__AVAILABLE DATA__.
┄┄┄┄┄┄┄┄┄┄
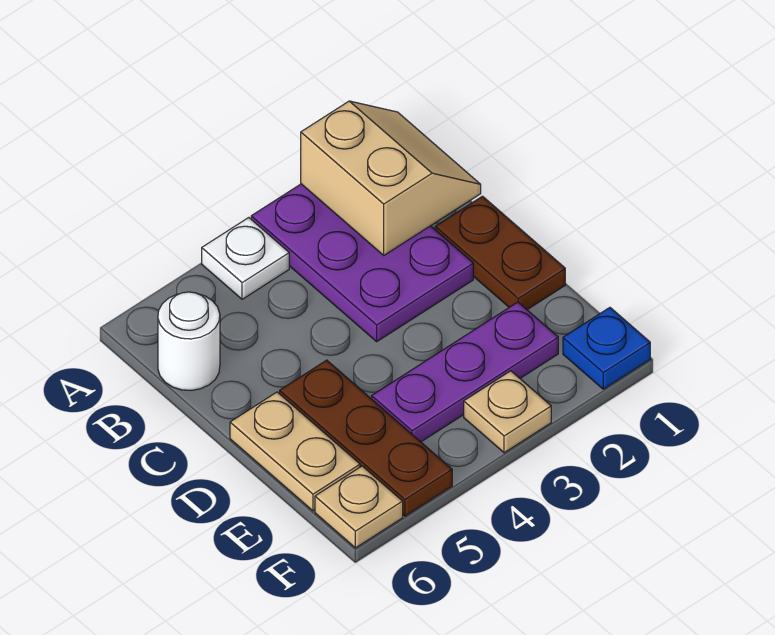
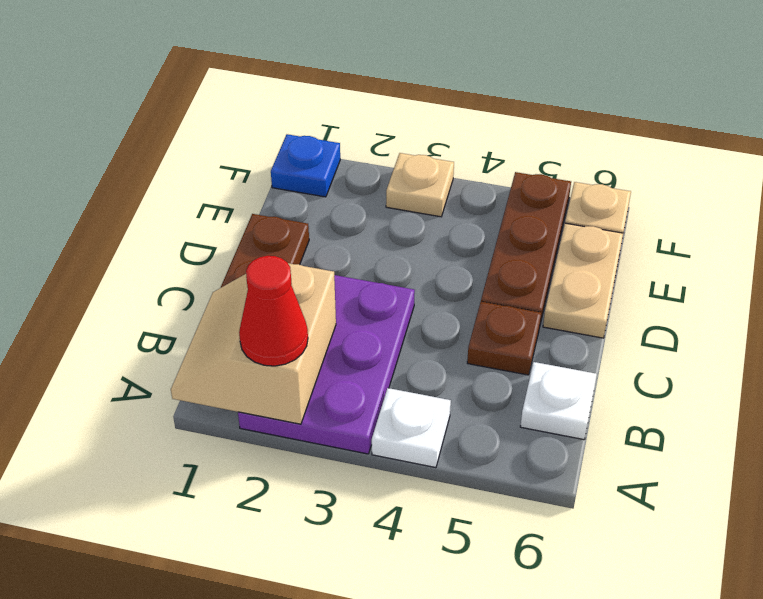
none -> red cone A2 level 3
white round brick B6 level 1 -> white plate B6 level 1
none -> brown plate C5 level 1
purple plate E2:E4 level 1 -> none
┄┄┄┄┄┄┄┄┄┄
__THE PROBLEM__.
Write down exactly the line with "white round brick", then each line after it through the end of the data.

__RESULT BELOW__.
white round brick B6 level 1 -> white plate B6 level 1
none -> brown plate C5 level 1
purple plate E2:E4 level 1 -> none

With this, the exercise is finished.